▶ INSTRUCTIONS TO FOLLOW: Every line from the one with "pink star at" through the final line of the entries below should be returned exactly; leave out all other lines.

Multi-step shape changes

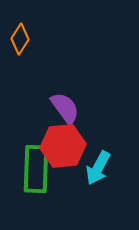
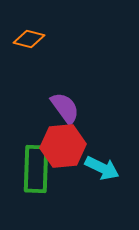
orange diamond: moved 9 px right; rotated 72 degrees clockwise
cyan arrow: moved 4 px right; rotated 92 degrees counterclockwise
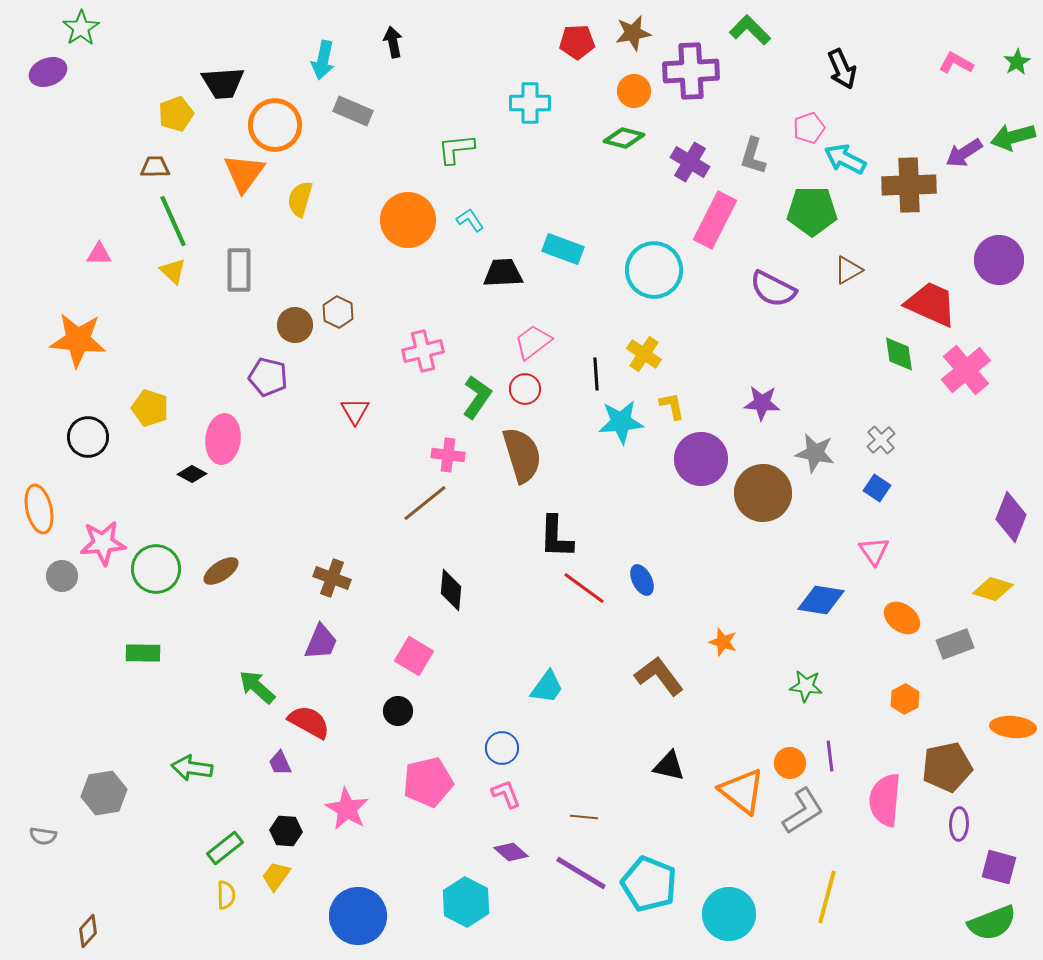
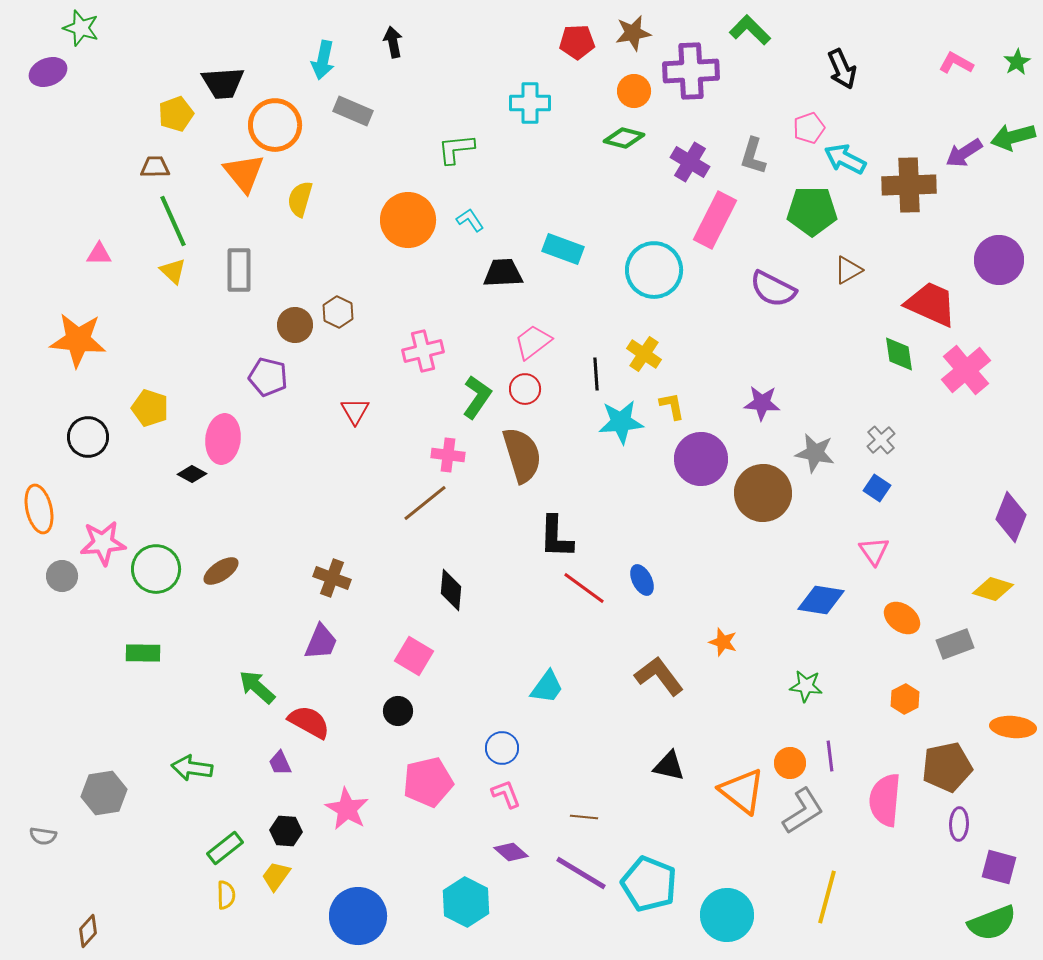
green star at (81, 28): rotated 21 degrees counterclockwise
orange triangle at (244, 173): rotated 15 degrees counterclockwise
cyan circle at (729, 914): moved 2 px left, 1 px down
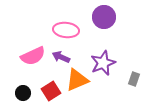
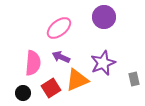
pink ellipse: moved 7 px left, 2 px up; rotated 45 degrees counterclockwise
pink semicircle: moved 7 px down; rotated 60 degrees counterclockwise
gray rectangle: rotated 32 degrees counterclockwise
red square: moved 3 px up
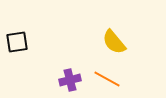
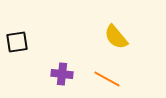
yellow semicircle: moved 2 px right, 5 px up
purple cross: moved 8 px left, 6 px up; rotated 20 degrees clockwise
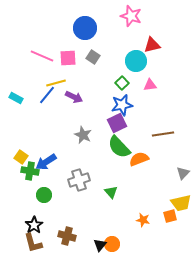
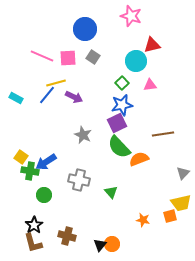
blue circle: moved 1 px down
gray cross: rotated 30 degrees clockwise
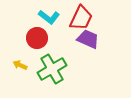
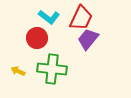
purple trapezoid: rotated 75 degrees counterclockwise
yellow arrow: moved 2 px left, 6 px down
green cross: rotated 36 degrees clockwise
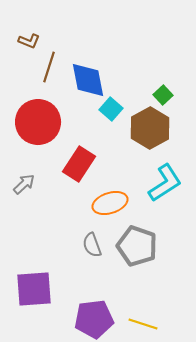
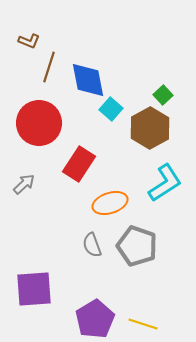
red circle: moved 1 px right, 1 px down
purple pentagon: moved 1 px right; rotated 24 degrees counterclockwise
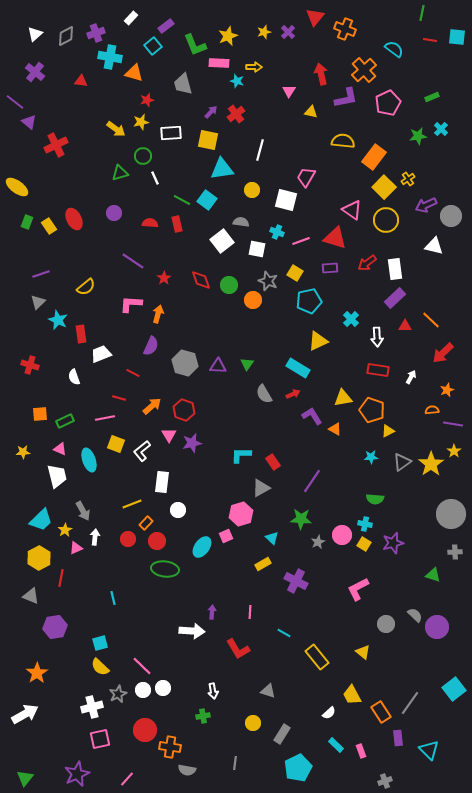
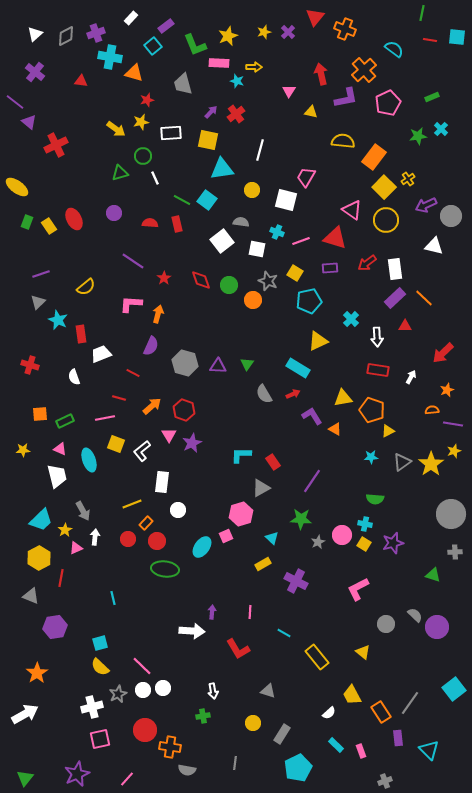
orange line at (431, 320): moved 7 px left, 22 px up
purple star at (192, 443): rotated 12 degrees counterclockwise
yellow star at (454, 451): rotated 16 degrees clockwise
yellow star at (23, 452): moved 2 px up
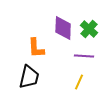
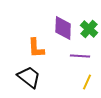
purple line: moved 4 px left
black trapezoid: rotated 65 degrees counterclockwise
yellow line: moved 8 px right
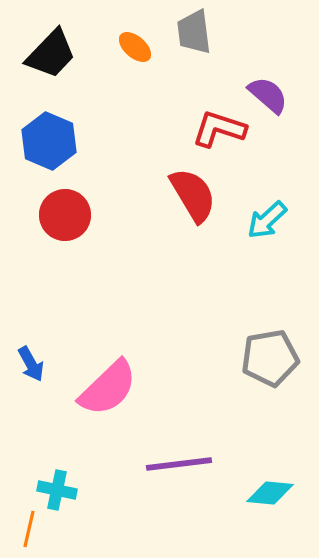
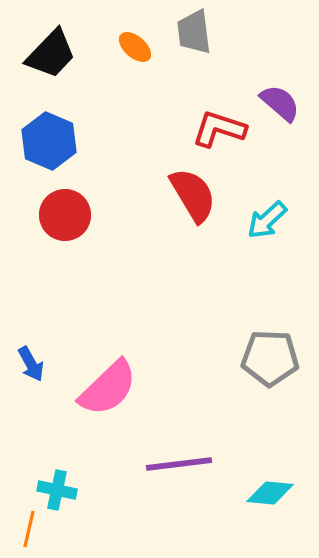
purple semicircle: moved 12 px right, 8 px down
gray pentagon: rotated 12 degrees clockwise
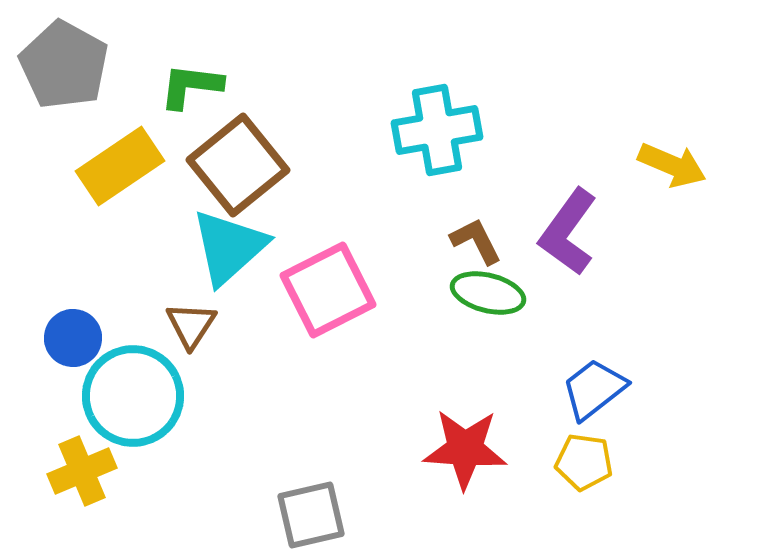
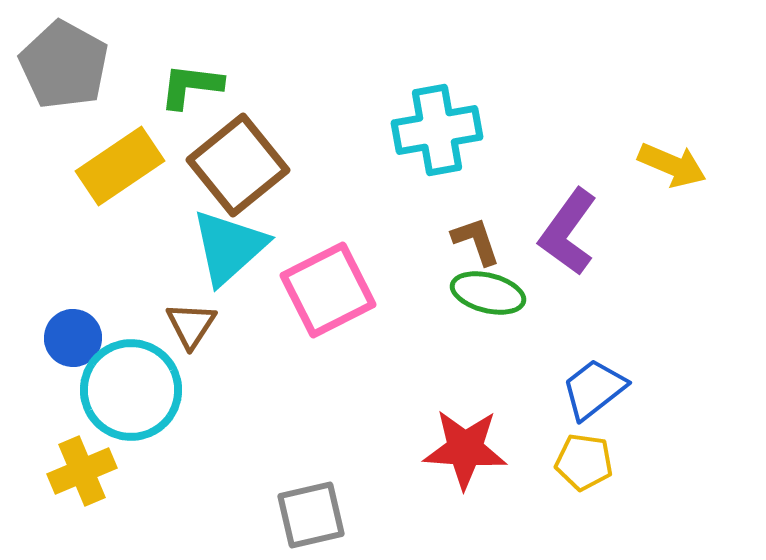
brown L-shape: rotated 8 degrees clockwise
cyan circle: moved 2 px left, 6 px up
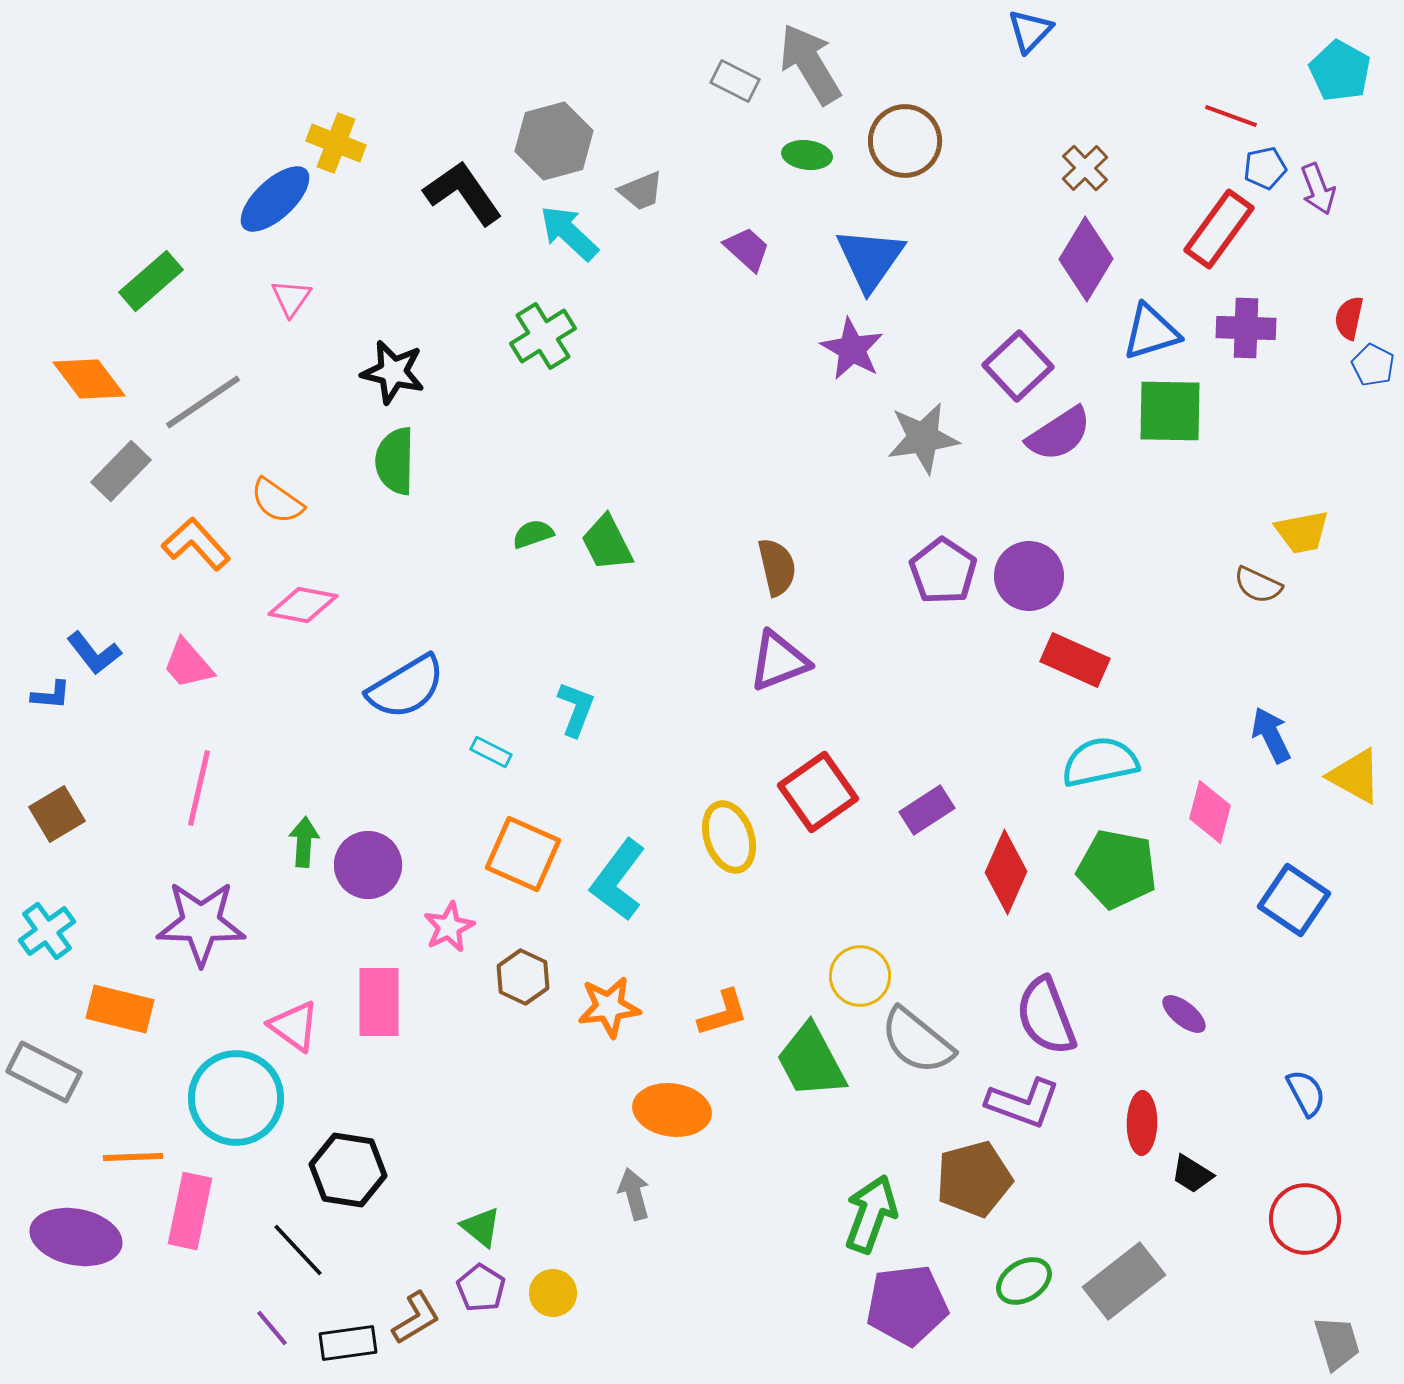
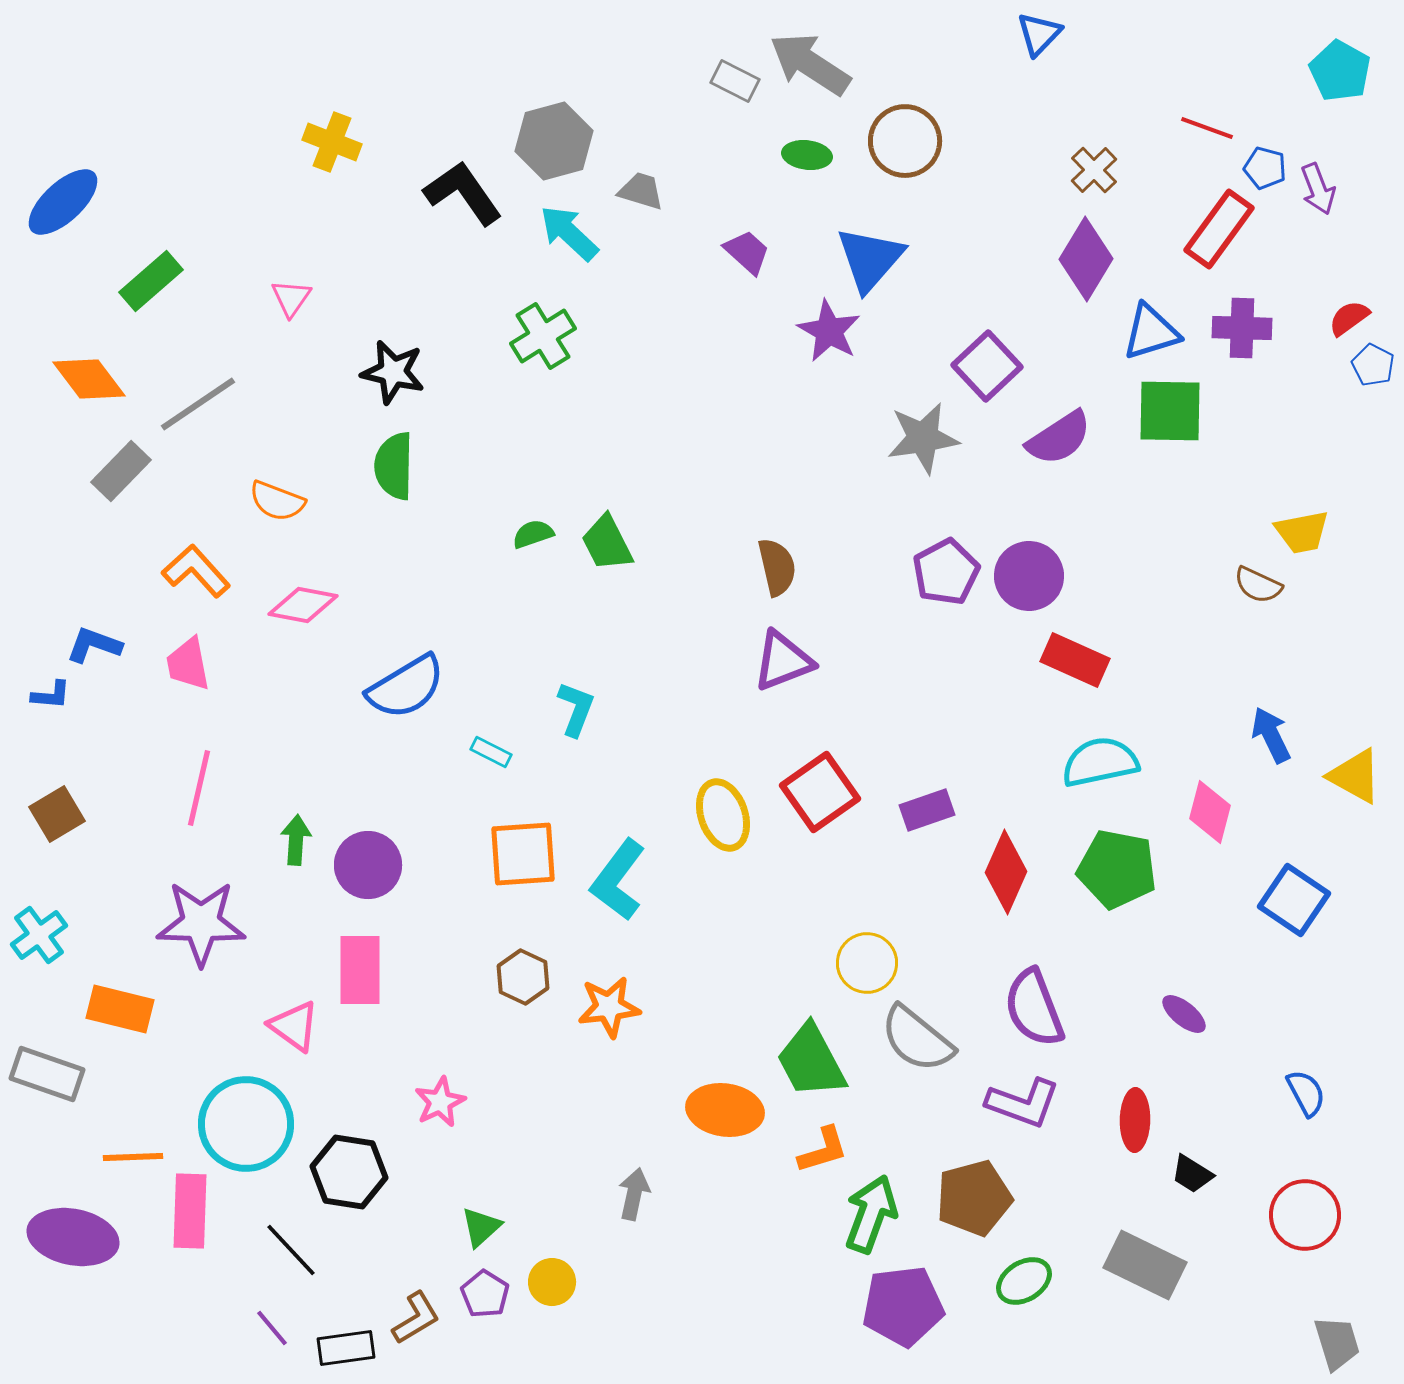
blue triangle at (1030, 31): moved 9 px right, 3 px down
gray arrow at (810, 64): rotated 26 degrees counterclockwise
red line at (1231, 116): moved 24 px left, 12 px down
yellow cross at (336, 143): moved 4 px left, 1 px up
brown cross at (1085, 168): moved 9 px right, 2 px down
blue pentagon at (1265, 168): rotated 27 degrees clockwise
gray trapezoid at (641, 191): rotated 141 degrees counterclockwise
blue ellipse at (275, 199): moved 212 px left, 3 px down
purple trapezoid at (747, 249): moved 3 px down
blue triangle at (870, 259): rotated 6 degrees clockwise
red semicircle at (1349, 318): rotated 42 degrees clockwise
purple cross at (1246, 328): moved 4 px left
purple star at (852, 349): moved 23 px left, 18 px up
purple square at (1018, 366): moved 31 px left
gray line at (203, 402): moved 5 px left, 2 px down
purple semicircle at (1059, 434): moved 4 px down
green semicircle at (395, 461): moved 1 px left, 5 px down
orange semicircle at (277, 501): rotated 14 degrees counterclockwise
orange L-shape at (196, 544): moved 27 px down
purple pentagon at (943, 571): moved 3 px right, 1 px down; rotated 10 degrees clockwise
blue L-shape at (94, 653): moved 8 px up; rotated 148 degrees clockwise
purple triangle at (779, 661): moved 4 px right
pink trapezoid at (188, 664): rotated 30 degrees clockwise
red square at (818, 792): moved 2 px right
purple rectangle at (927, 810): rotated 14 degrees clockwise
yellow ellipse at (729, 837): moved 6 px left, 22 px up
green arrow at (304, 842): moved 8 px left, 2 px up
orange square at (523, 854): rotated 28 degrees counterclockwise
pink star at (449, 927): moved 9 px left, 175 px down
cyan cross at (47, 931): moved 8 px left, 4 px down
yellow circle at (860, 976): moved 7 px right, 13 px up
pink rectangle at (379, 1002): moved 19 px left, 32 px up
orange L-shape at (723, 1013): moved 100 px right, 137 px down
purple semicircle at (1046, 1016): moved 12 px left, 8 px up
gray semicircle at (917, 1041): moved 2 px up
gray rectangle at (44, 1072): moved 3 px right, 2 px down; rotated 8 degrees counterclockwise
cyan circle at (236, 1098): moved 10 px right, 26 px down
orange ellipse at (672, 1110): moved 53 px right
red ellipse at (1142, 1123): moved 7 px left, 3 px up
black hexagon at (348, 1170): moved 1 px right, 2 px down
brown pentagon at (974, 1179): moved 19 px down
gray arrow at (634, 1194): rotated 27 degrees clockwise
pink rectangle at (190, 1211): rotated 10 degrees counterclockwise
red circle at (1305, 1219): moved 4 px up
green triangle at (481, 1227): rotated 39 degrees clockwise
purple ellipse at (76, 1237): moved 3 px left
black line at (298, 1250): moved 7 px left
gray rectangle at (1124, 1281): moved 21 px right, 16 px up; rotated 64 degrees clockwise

▶ ANSWER BOX:
pink star at (449, 927): moved 9 px left, 175 px down
cyan cross at (47, 931): moved 8 px left, 4 px down
yellow circle at (860, 976): moved 7 px right, 13 px up
pink rectangle at (379, 1002): moved 19 px left, 32 px up
orange L-shape at (723, 1013): moved 100 px right, 137 px down
purple semicircle at (1046, 1016): moved 12 px left, 8 px up
gray semicircle at (917, 1041): moved 2 px up
gray rectangle at (44, 1072): moved 3 px right, 2 px down; rotated 8 degrees counterclockwise
cyan circle at (236, 1098): moved 10 px right, 26 px down
orange ellipse at (672, 1110): moved 53 px right
red ellipse at (1142, 1123): moved 7 px left, 3 px up
black hexagon at (348, 1170): moved 1 px right, 2 px down
brown pentagon at (974, 1179): moved 19 px down
gray arrow at (634, 1194): rotated 27 degrees clockwise
pink rectangle at (190, 1211): rotated 10 degrees counterclockwise
red circle at (1305, 1219): moved 4 px up
green triangle at (481, 1227): rotated 39 degrees clockwise
purple ellipse at (76, 1237): moved 3 px left
black line at (298, 1250): moved 7 px left
gray rectangle at (1124, 1281): moved 21 px right, 16 px up; rotated 64 degrees clockwise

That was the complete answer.